── STORED DATA ──
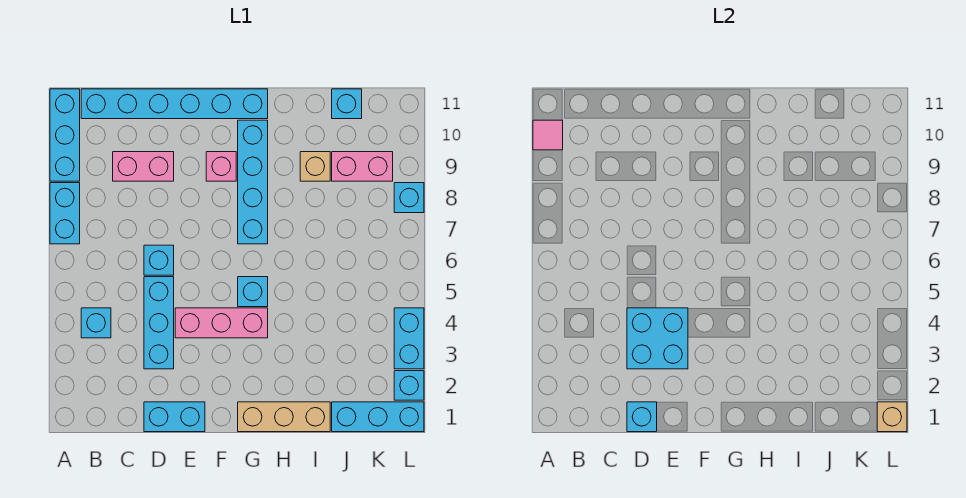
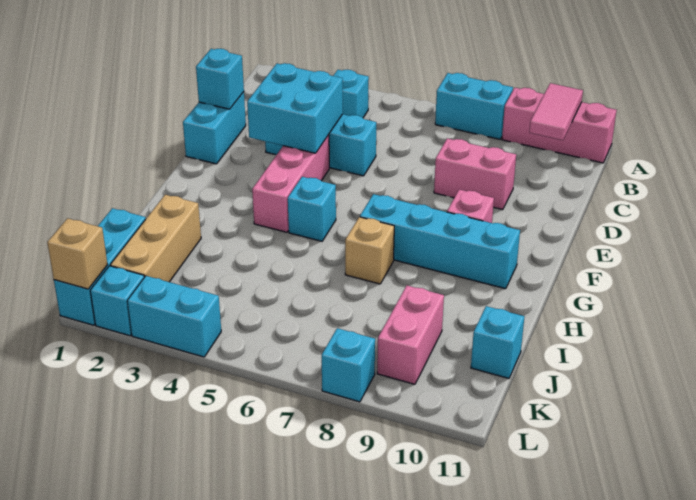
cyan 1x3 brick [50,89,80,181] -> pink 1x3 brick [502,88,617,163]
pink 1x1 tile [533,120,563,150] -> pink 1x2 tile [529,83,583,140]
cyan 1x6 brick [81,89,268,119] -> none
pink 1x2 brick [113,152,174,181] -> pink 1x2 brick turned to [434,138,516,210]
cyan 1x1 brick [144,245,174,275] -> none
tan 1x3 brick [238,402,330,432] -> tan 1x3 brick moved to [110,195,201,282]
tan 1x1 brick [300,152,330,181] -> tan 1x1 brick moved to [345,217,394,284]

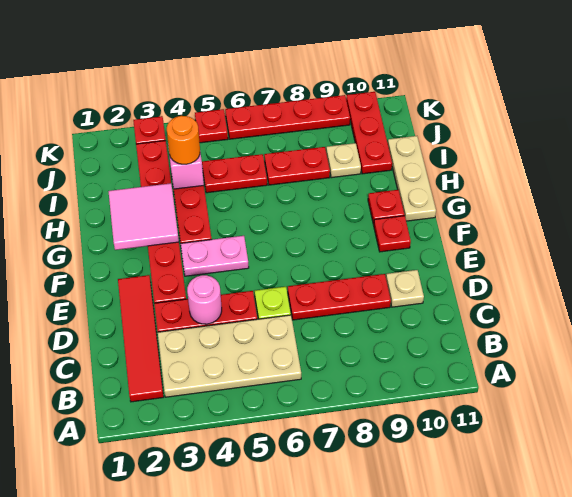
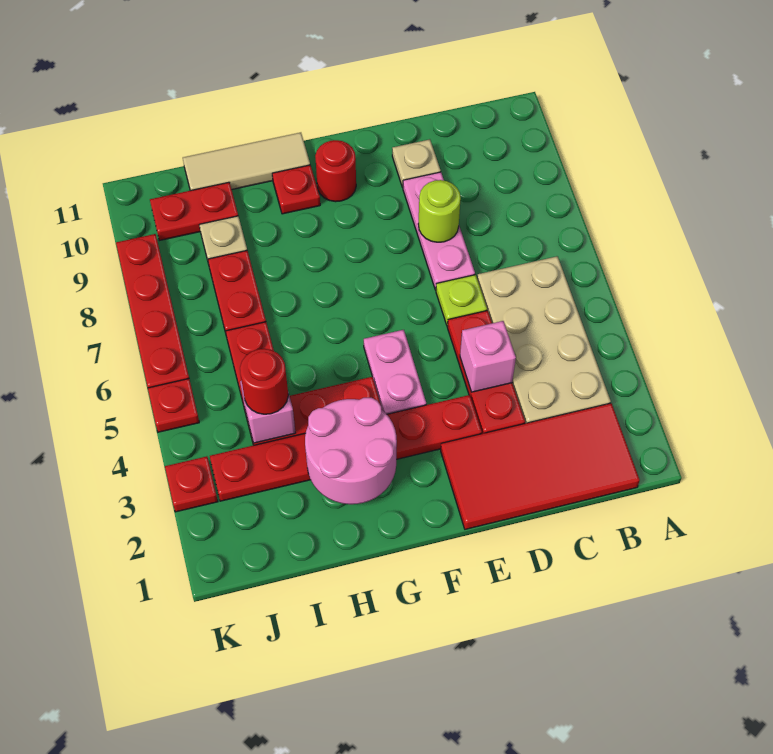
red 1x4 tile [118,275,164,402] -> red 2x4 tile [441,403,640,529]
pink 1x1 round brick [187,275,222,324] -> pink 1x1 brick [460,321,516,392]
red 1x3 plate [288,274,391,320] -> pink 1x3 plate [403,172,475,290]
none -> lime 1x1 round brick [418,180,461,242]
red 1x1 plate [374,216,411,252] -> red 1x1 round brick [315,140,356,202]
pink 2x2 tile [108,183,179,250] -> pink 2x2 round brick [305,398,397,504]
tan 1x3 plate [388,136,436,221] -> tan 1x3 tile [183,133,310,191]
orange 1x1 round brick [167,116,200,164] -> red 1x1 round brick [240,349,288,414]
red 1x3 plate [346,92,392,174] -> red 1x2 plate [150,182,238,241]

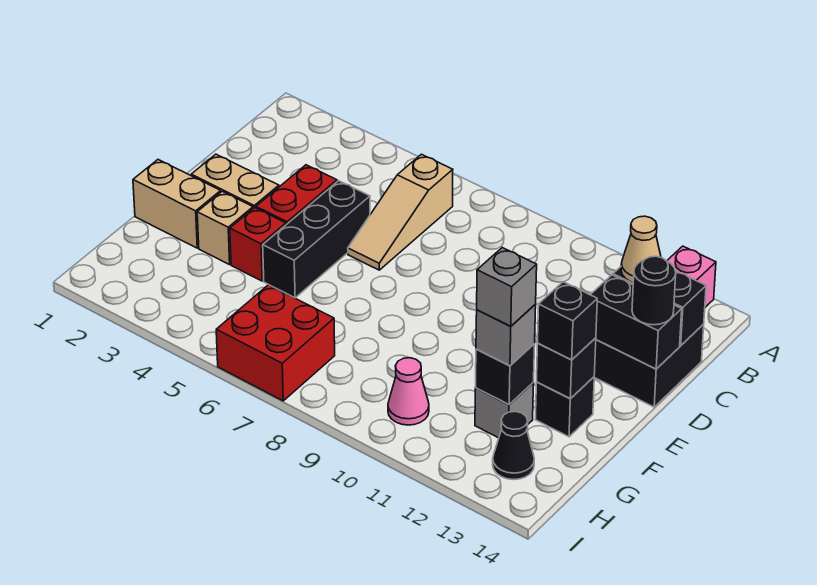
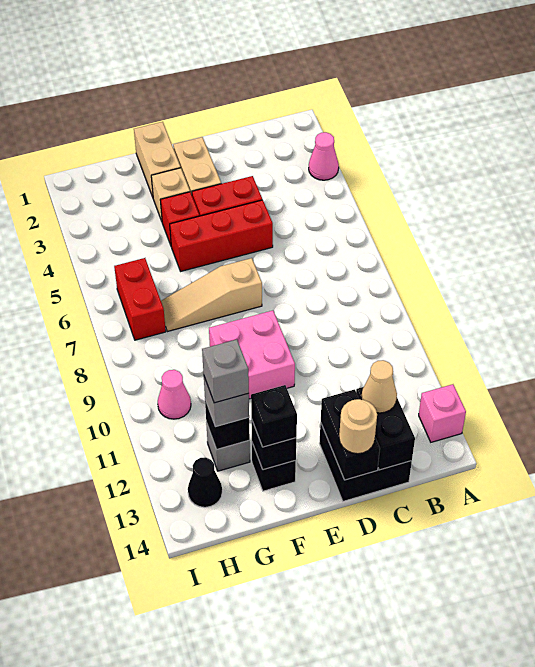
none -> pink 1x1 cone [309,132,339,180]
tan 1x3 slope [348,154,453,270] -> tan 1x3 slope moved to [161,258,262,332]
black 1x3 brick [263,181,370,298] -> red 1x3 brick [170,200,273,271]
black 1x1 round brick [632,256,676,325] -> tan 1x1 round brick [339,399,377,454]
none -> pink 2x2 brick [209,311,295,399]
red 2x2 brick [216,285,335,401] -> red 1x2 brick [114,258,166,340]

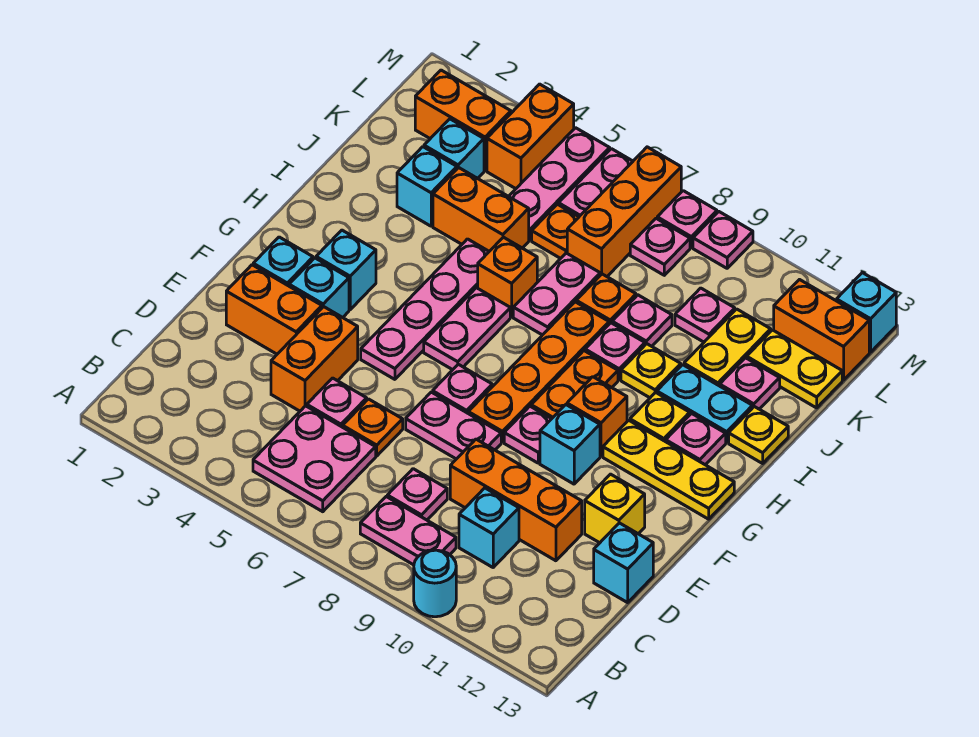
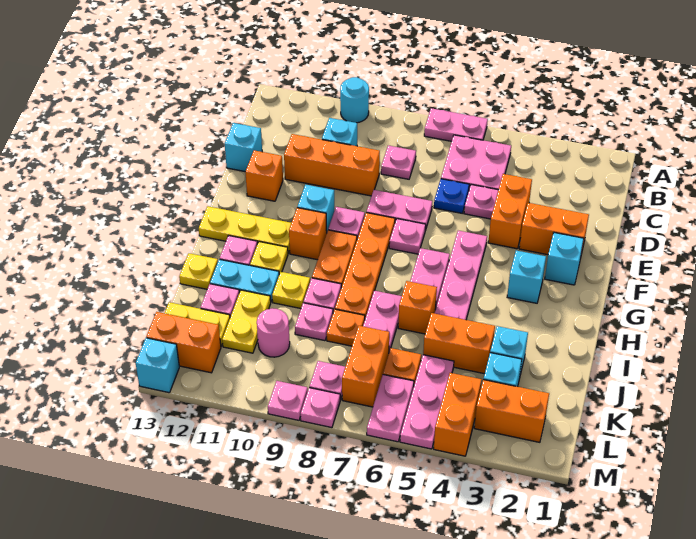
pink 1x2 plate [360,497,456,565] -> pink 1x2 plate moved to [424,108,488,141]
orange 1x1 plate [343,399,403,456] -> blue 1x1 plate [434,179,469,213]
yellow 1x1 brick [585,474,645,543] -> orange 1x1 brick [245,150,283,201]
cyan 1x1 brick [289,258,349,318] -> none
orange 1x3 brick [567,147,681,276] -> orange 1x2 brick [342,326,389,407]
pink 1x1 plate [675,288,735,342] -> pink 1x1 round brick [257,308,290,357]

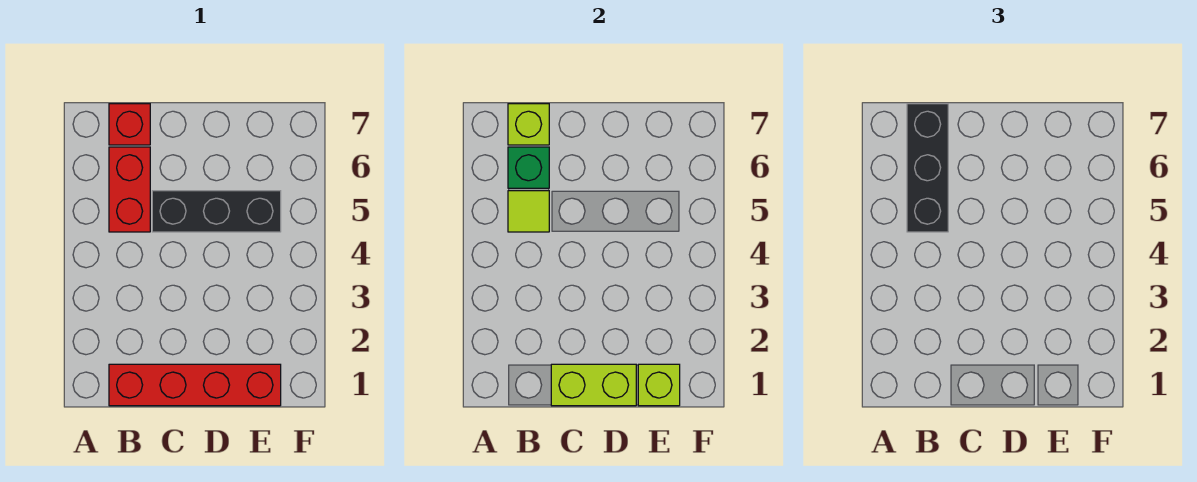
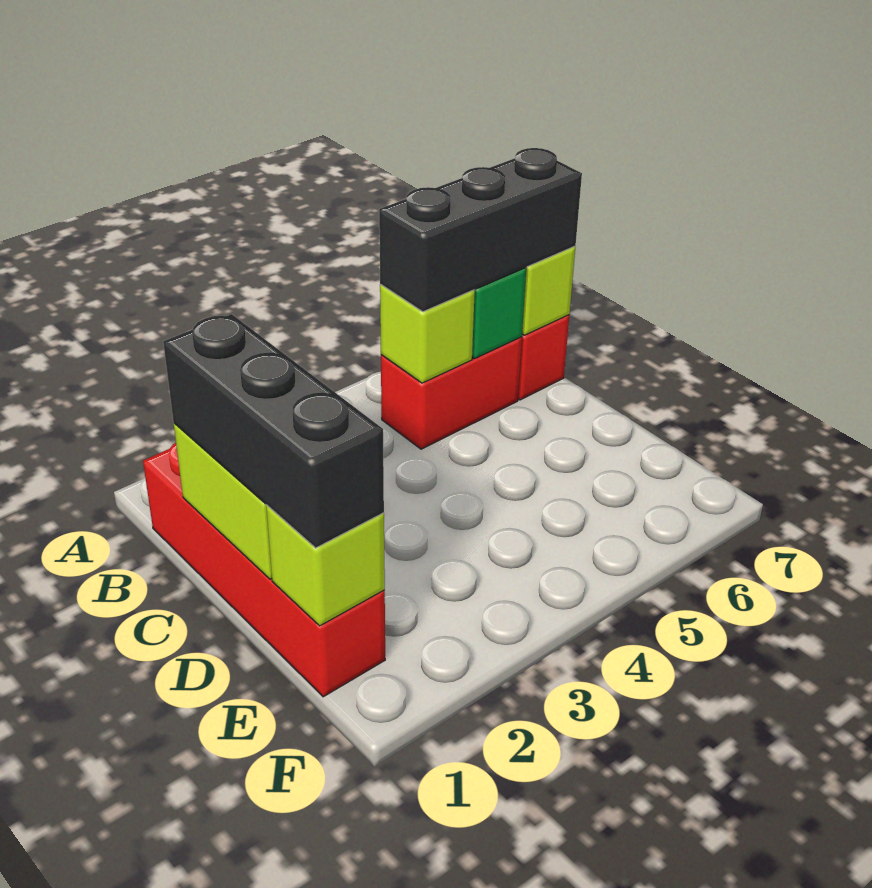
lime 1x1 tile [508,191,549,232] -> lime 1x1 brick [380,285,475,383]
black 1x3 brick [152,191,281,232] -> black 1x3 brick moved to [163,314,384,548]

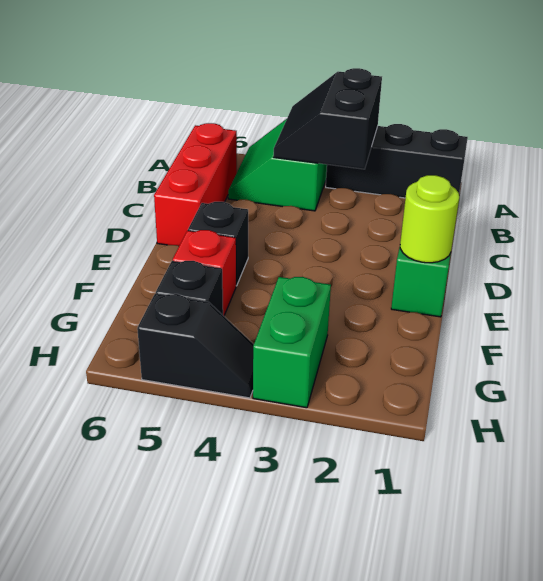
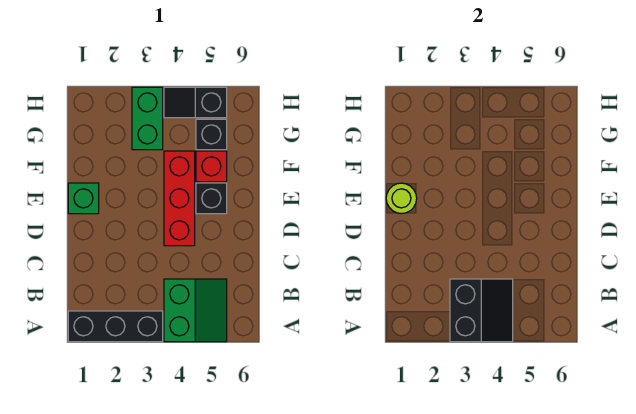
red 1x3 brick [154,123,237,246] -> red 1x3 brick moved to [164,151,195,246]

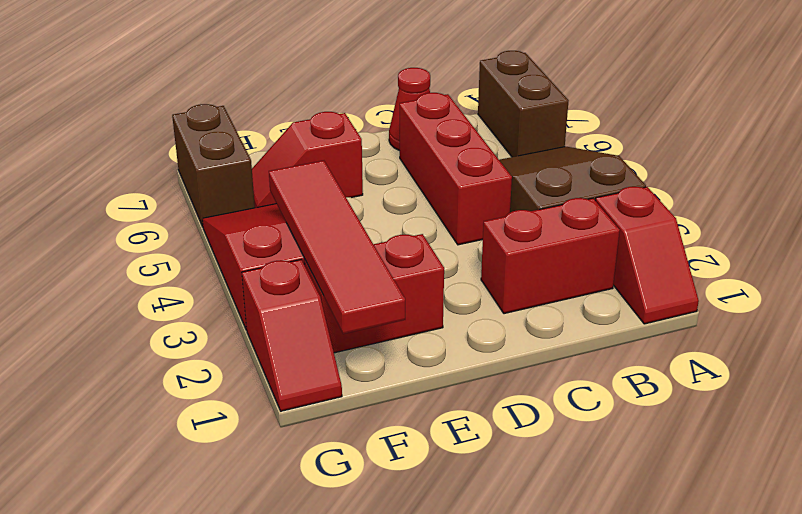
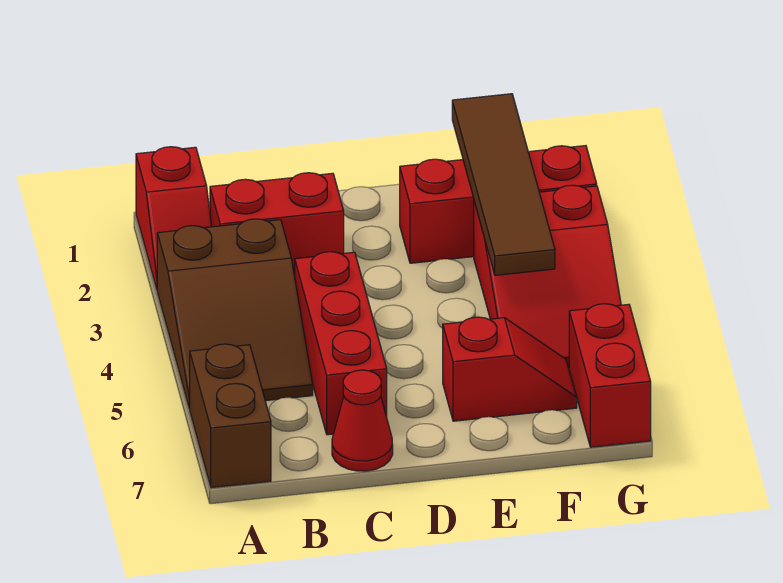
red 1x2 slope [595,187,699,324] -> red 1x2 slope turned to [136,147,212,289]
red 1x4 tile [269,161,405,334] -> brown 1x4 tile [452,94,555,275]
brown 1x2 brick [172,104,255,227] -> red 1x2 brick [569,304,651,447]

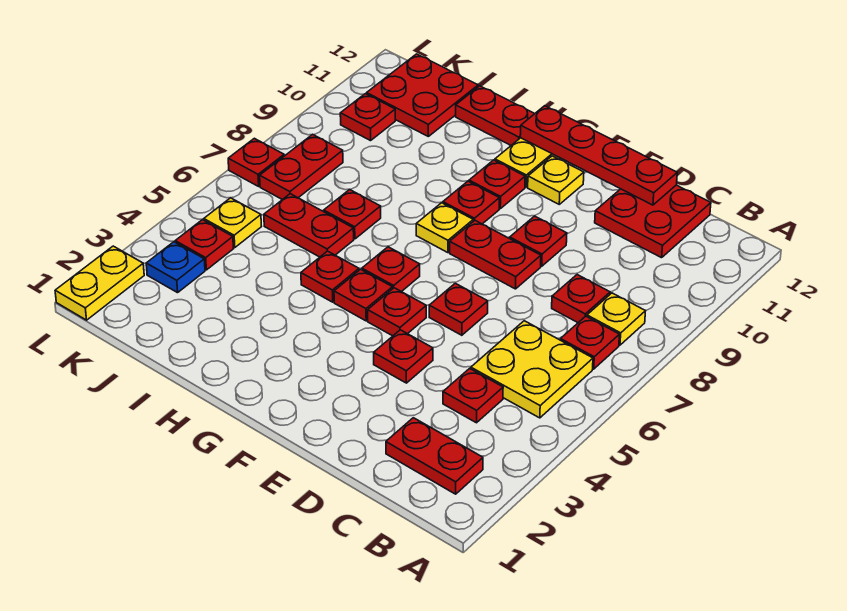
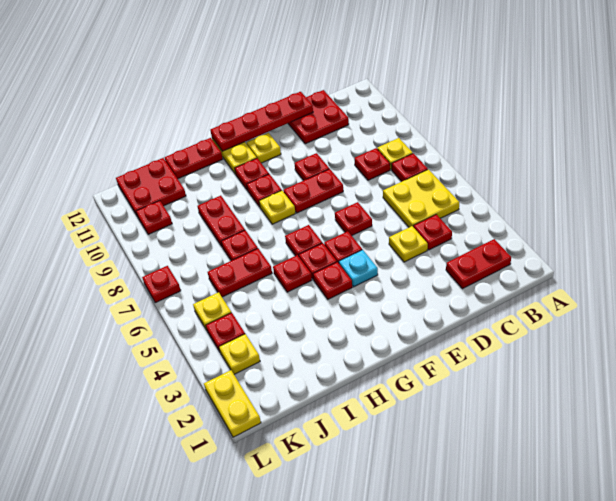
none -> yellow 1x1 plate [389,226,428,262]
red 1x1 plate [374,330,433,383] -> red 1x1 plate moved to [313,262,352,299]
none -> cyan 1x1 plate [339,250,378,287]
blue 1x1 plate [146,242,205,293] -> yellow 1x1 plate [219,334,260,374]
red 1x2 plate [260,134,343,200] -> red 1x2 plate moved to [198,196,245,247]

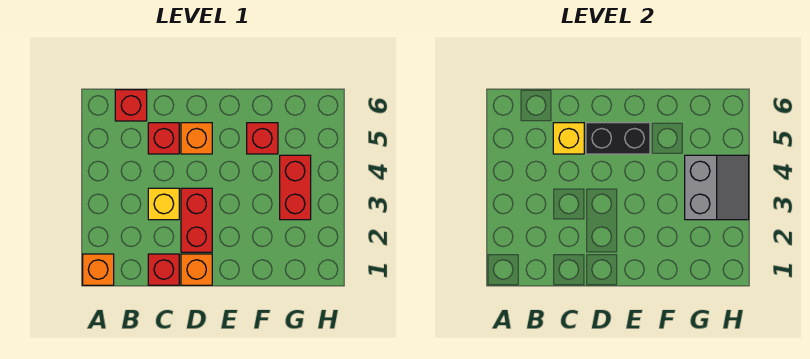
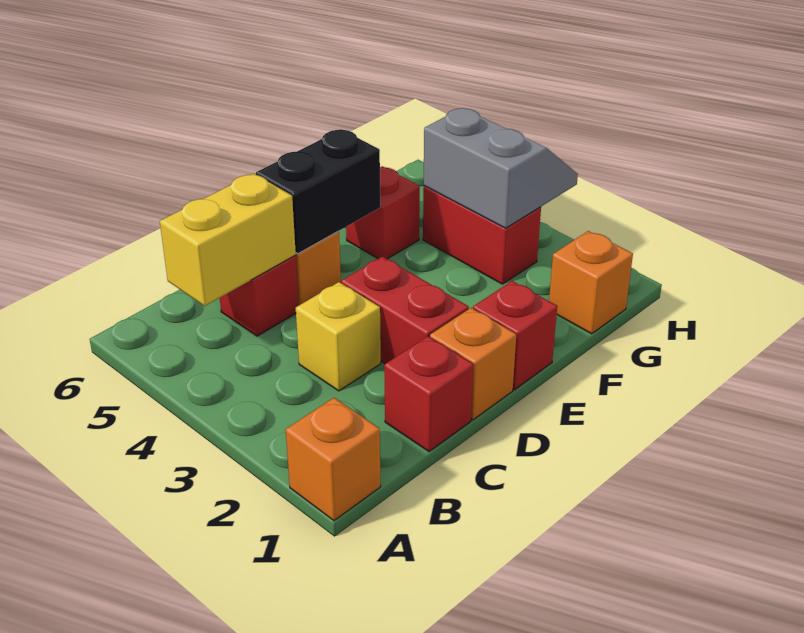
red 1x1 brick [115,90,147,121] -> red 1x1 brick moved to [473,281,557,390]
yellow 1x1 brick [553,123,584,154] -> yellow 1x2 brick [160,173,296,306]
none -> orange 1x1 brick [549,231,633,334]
───
WHAT THE EXERCISE ASKS: Return every line from the entries above that contains the word "round".

RESULT OF THIS EXERCISE:
pink 1x1 round brick [187,275,222,324] -> pink 1x1 brick [460,321,516,392]
none -> lime 1x1 round brick [418,180,461,242]
red 1x1 plate [374,216,411,252] -> red 1x1 round brick [315,140,356,202]
pink 2x2 tile [108,183,179,250] -> pink 2x2 round brick [305,398,397,504]
orange 1x1 round brick [167,116,200,164] -> red 1x1 round brick [240,349,288,414]
black 1x1 round brick [632,256,676,325] -> tan 1x1 round brick [339,399,377,454]
pink 1x1 plate [675,288,735,342] -> pink 1x1 round brick [257,308,290,357]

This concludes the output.